● **PROBLEM STATEMENT**: The records underneath are to be printed in full and exactly, with no pictures carried over.
=== RECORD EXCERPTS ===
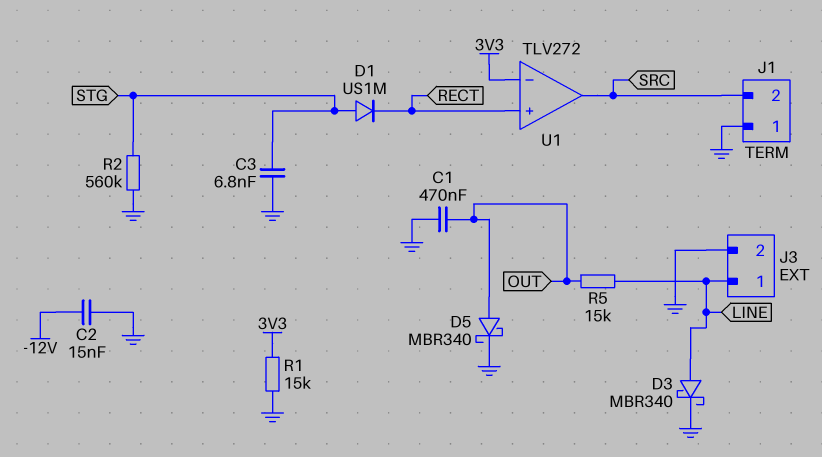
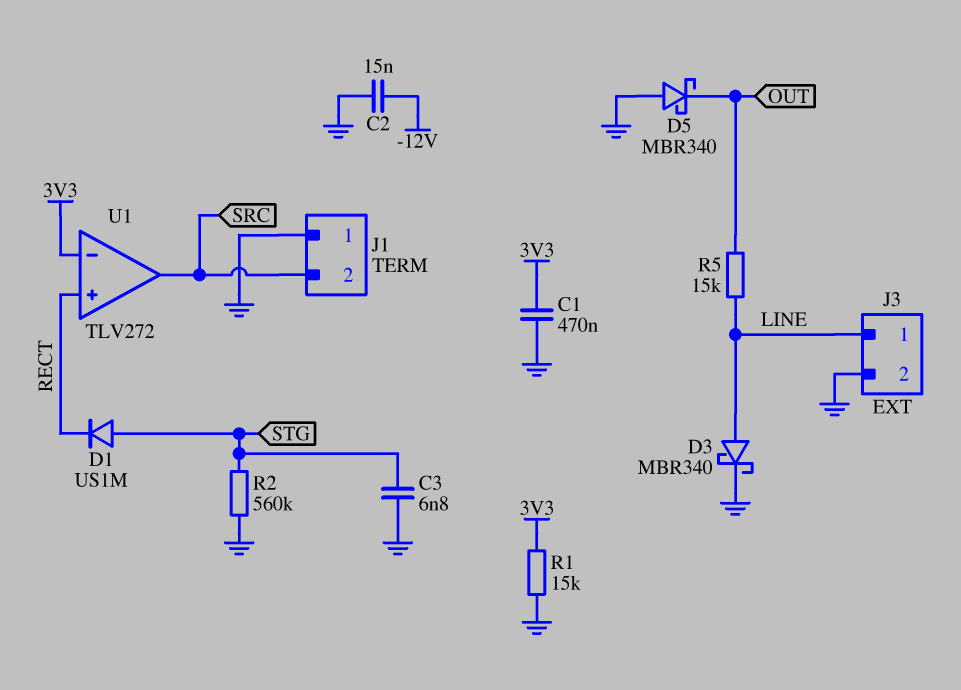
C1: 470nF (GND, OUT) -> 470nF (3V3, GND)
D5: schottky MBR340 (A OUT, K GND) -> schottky MBR340 (A GND, K OUT)

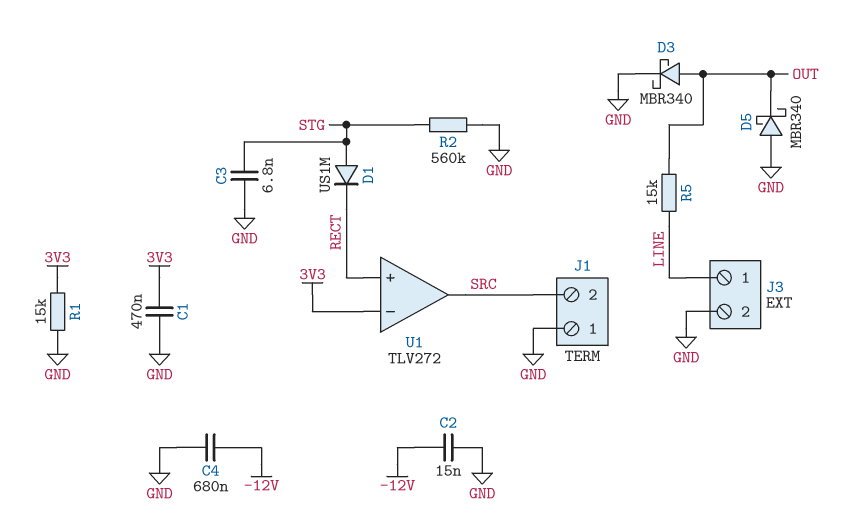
C4: none -> 680nF (-12V, GND)
D3: schottky MBR340 (A LINE, K GND) -> schottky MBR340 (A OUT, K GND)

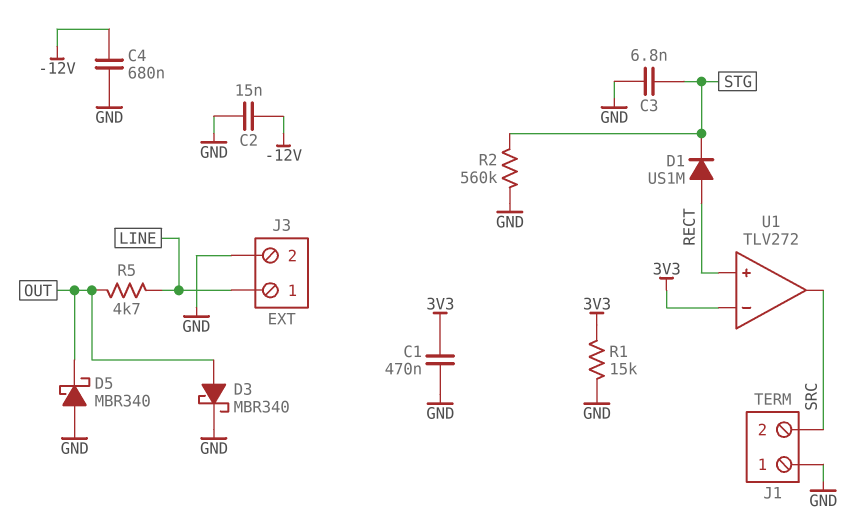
D1: diode US1M (A STG, K RECT) -> diode US1M (A RECT, K STG)
R5: 15k (LINE, OUT) -> 4.7k (LINE, OUT)

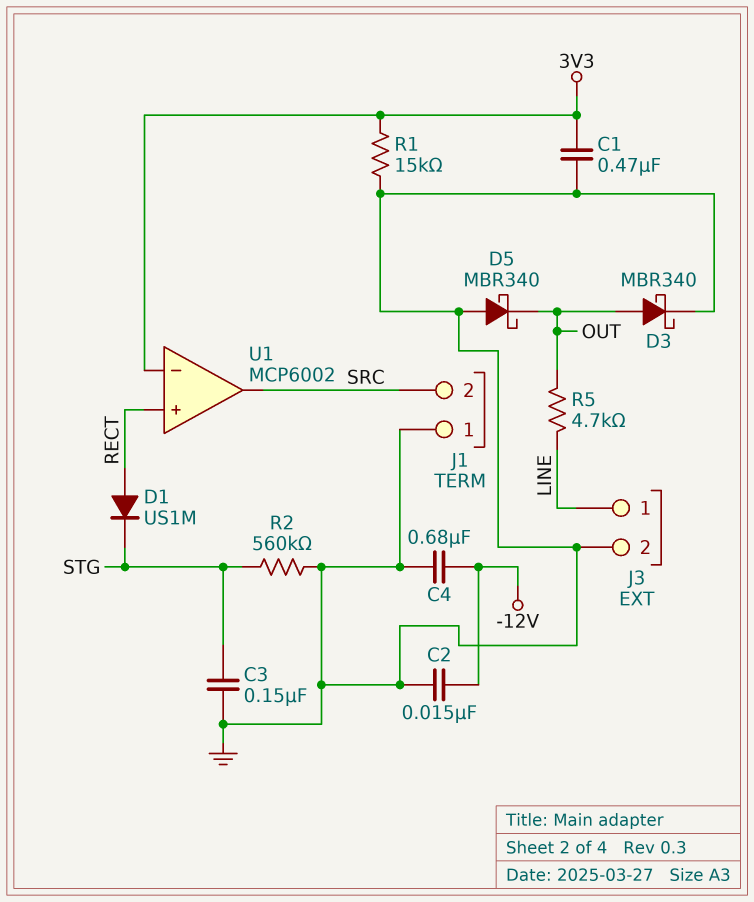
C3: 6.8nF (GND, STG) -> 150nF (GND, STG)
U1: TLV272 -> MCP6002

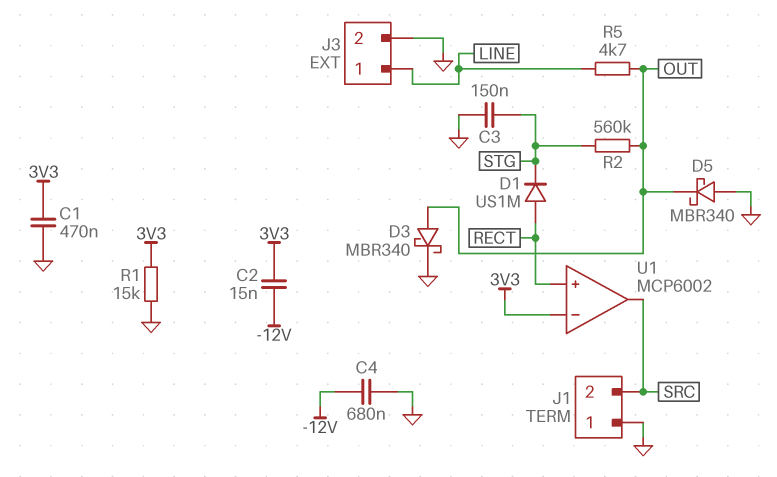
C2: 15nF (-12V, GND) -> 15nF (-12V, 3V3)
R2: 560k (GND, STG) -> 560k (OUT, STG)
===
● **SOLUTION TO THIS EXERCISE**:
C1: 470nF (GND, OUT) -> 470nF (3V3, GND)
D5: schottky MBR340 (A OUT, K GND) -> schottky MBR340 (A GND, K OUT)

C4: none -> 680nF (-12V, GND)
D3: schottky MBR340 (A LINE, K GND) -> schottky MBR340 (A OUT, K GND)

D1: diode US1M (A STG, K RECT) -> diode US1M (A RECT, K STG)
R5: 15k (LINE, OUT) -> 4.7k (LINE, OUT)

C3: 6.8nF (GND, STG) -> 150nF (GND, STG)
U1: TLV272 -> MCP6002

C2: 15nF (-12V, GND) -> 15nF (-12V, 3V3)
R2: 560k (GND, STG) -> 560k (OUT, STG)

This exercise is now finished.